# TASK STATEMENT
Begin at the line containing "brown cone F2" and reproduce every line through the end of the entries below. Nothing else should appear.

# MATERIAL PROVIDED
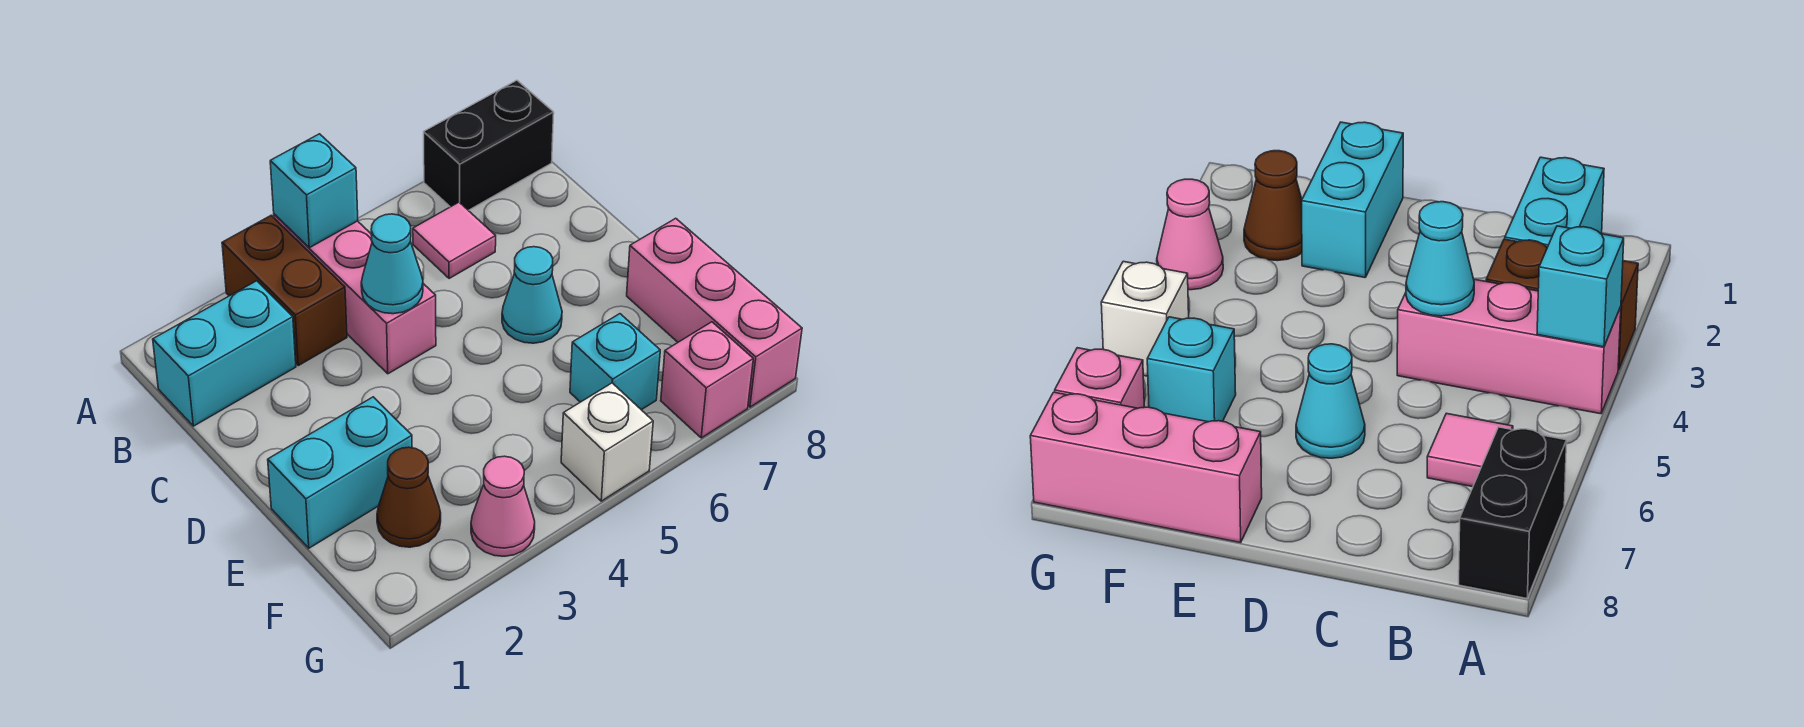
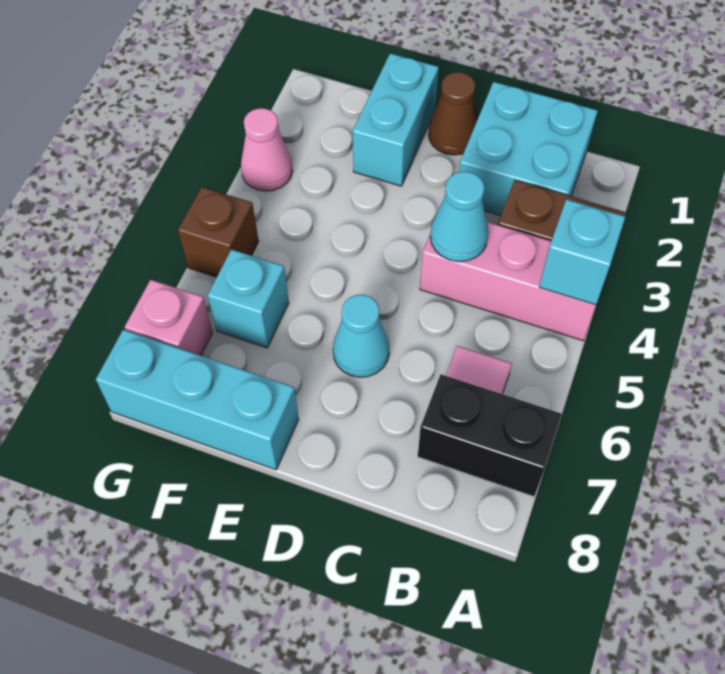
black brick A7:A8 level 1 -> black brick A7:B7 level 1
cyan brick B1:B2 level 1 -> cyan brick B1:C2 level 1
pink brick E8:G8 level 1 -> cyan brick E8:G8 level 1
brown cone F2 level 1 -> brown cone D1 level 1
white brick G5 level 1 -> brown brick G5 level 1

# ANSWER BOX
brown cone F2 level 1 -> brown cone D1 level 1
white brick G5 level 1 -> brown brick G5 level 1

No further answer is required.